- **THE TASK**:
From the line below that contains "Someone swapped the Pyramide/rot" to the line that contains "Someone took away the Pfanne/rot", repeat every line exactly, both ends included, and nothing else.

-------- THE INPUT --------

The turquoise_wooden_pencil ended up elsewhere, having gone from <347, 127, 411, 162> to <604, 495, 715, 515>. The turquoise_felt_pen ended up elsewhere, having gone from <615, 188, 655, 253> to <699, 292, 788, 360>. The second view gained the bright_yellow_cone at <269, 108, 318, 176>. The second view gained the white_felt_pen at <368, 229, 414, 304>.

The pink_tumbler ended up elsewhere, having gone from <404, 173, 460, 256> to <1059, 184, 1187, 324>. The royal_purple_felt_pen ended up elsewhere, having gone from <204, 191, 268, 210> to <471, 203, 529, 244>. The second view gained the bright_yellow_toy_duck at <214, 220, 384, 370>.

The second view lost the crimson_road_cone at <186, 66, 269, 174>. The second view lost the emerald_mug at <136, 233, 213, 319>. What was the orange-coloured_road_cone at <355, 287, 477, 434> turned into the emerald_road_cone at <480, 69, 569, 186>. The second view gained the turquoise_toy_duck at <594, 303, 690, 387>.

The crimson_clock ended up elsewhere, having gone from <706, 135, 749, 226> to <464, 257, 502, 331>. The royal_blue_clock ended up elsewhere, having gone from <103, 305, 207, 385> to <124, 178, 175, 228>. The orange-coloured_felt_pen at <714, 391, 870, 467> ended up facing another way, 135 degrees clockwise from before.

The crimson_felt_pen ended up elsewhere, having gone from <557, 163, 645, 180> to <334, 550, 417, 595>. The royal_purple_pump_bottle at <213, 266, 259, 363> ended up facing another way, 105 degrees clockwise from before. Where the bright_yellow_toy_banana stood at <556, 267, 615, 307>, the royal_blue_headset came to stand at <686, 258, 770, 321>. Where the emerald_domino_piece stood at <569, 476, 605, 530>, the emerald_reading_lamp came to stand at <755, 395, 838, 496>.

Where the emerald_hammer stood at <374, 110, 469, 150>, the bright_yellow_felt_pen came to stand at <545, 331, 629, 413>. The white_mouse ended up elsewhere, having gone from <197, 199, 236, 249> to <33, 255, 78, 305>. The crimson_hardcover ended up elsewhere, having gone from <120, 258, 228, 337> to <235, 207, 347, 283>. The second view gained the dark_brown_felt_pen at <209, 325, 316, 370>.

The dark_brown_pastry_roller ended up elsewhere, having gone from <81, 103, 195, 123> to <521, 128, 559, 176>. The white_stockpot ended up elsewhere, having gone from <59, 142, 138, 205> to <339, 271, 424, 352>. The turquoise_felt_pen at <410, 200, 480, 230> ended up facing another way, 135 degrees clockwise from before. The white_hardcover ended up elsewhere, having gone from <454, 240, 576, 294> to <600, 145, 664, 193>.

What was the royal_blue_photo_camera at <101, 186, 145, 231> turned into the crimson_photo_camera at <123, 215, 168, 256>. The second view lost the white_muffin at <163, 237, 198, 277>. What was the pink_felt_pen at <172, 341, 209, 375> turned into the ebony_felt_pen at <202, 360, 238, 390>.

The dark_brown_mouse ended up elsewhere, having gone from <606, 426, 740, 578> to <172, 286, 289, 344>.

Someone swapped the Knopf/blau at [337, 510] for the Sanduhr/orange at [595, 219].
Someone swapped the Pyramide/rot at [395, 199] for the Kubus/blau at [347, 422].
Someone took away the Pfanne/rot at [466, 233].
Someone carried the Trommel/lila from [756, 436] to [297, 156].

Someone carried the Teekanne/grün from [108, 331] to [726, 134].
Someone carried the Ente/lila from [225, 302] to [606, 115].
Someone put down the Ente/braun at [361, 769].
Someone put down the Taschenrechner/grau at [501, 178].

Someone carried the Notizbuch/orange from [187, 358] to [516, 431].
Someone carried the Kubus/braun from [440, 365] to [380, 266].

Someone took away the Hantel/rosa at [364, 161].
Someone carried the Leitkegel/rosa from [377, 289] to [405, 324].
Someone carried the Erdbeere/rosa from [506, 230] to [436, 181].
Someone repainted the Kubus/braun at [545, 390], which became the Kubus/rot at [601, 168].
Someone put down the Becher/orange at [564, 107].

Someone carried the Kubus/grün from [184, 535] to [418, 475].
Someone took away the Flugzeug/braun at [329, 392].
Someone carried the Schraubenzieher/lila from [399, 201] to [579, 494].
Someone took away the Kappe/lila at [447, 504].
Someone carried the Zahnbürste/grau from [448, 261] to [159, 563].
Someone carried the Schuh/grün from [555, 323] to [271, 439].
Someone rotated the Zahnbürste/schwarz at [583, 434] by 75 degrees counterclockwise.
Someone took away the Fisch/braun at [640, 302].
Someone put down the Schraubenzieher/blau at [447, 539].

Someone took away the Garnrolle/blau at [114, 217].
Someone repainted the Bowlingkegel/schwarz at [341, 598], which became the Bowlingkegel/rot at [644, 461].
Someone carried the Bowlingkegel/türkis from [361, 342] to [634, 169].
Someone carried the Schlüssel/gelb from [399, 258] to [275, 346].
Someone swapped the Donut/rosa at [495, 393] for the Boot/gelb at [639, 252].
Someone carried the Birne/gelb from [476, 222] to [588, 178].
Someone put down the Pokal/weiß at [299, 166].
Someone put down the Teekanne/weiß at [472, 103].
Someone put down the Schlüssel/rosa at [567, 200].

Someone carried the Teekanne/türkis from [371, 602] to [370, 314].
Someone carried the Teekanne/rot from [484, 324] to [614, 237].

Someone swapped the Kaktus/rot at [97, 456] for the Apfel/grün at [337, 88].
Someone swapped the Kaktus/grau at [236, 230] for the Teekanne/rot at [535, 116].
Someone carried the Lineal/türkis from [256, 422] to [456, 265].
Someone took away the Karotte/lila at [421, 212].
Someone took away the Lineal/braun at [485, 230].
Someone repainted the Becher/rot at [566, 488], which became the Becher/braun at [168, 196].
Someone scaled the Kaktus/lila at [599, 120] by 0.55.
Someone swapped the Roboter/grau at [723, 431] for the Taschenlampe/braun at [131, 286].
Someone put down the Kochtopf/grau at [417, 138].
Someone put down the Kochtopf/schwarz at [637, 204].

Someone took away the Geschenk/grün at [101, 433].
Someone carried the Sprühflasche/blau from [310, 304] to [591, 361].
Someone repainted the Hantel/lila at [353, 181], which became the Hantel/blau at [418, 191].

--------

- **WRITTEN ANSWER**:
Someone swapped the Pyramide/rot at [395, 199] for the Kubus/blau at [347, 422].
Someone took away the Pfanne/rot at [466, 233].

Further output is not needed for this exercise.